- **Task goal**
Please return the records below exactly as they stand, with the pictures removed.

- **Available data**
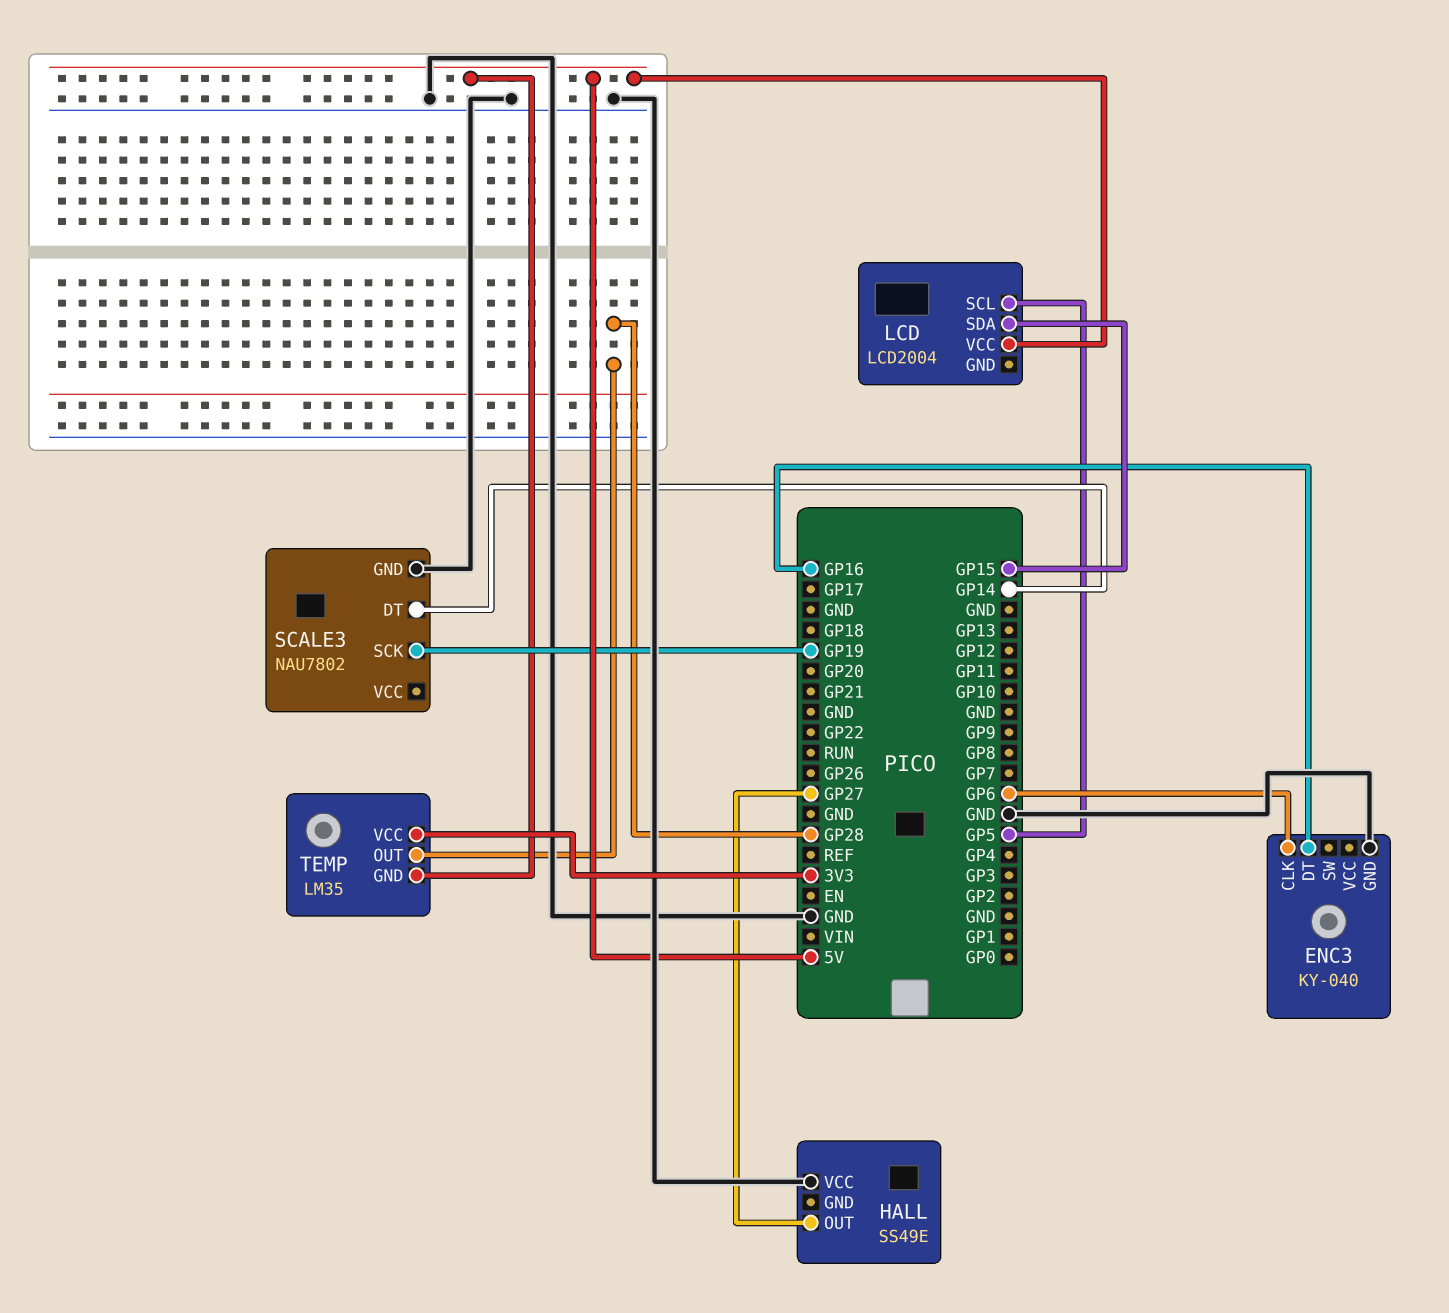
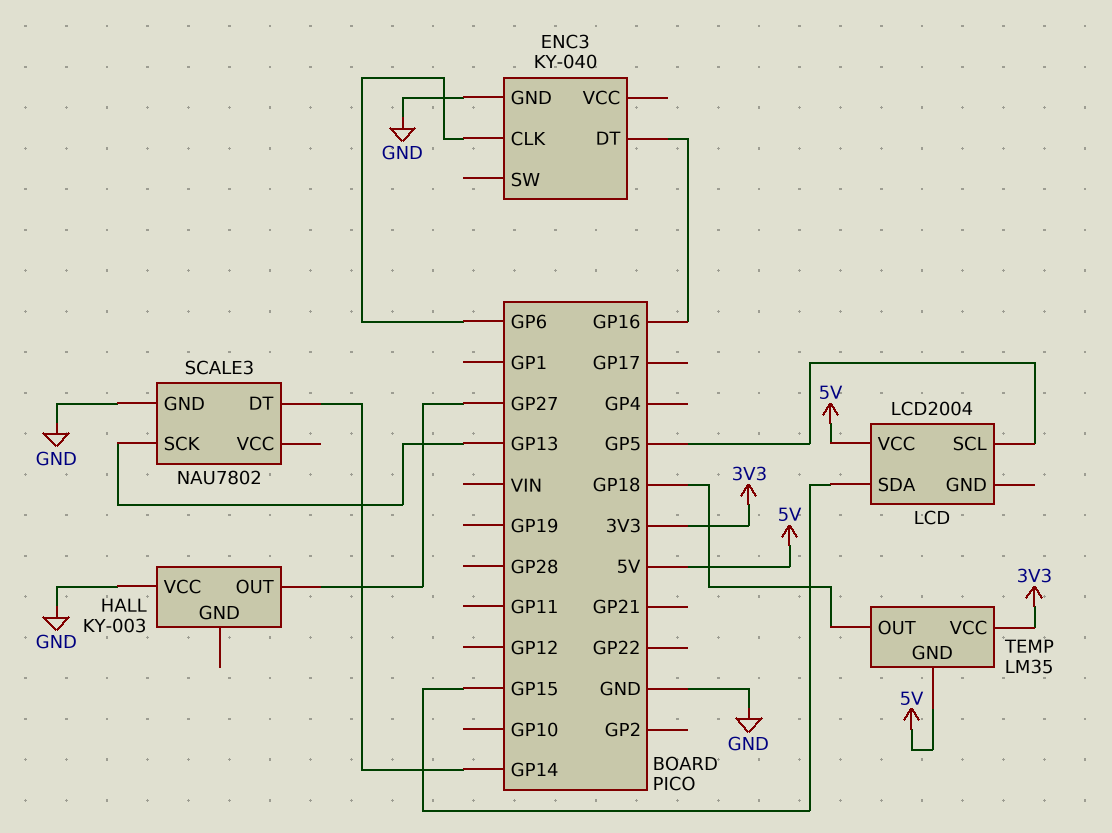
HALL: SS49E -> KY-003
SCALE3 pin SCK: GP19 -> GP13
TEMP pin OUT: GP28 -> GP18

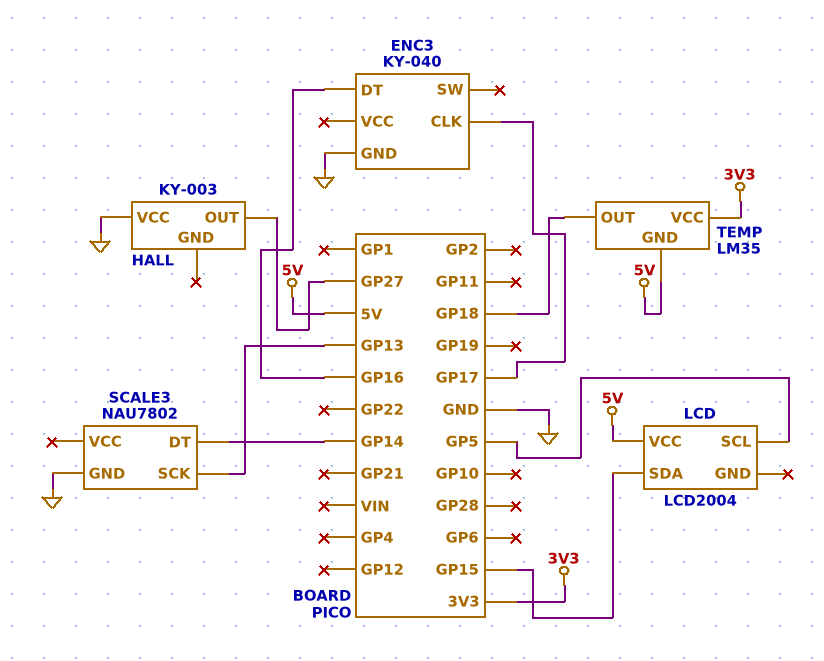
ENC3 pin CLK: GP6 -> GP17

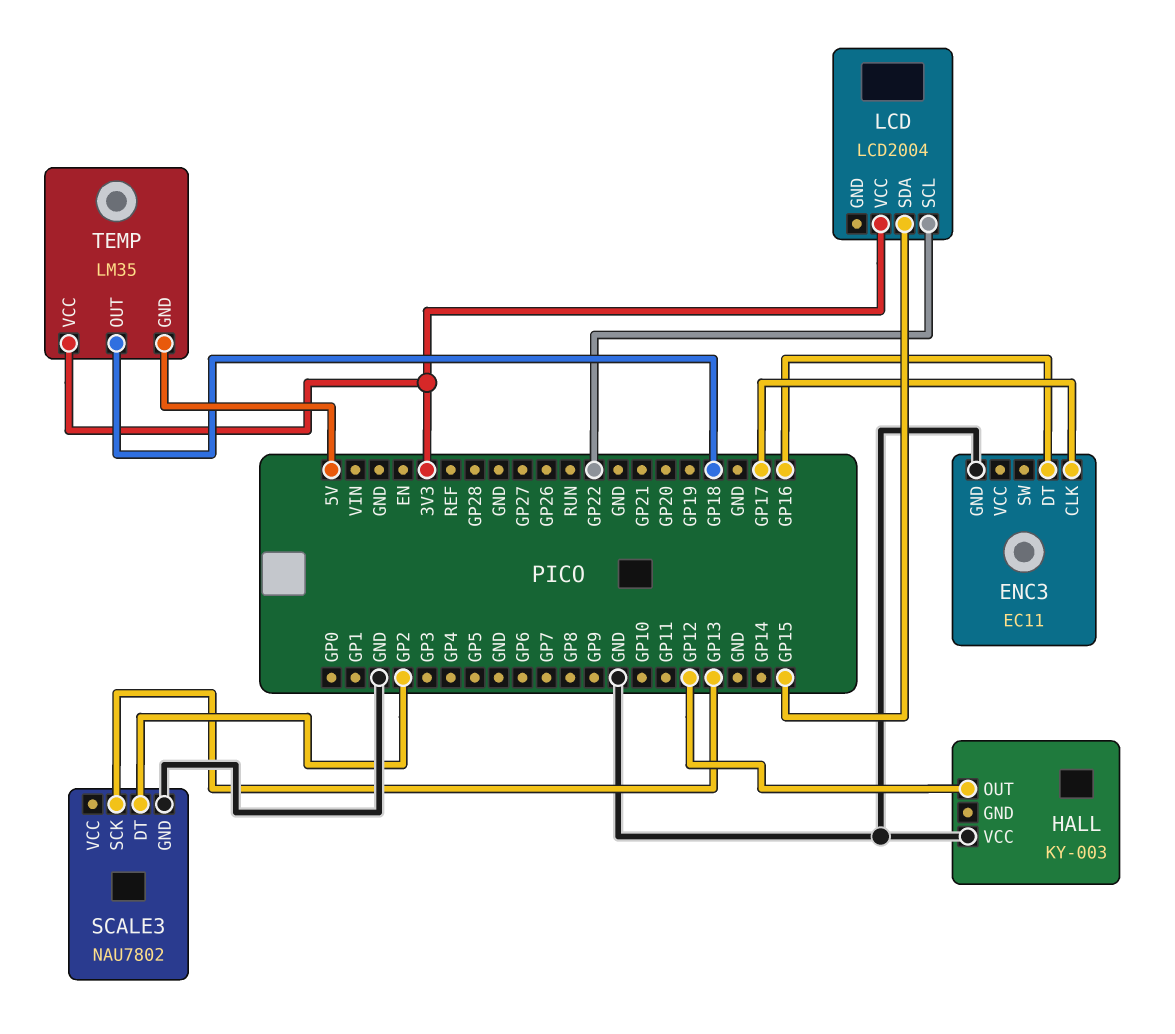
ENC3: KY-040 -> EC11
HALL pin OUT: GP27 -> GP12
LCD pin SCL: GP5 -> GP22
LCD pin VCC: 5V -> 3V3
SCALE3 pin DT: GP14 -> GP2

- **Answer space**
HALL: SS49E -> KY-003
SCALE3 pin SCK: GP19 -> GP13
TEMP pin OUT: GP28 -> GP18

ENC3 pin CLK: GP6 -> GP17

ENC3: KY-040 -> EC11
HALL pin OUT: GP27 -> GP12
LCD pin SCL: GP5 -> GP22
LCD pin VCC: 5V -> 3V3
SCALE3 pin DT: GP14 -> GP2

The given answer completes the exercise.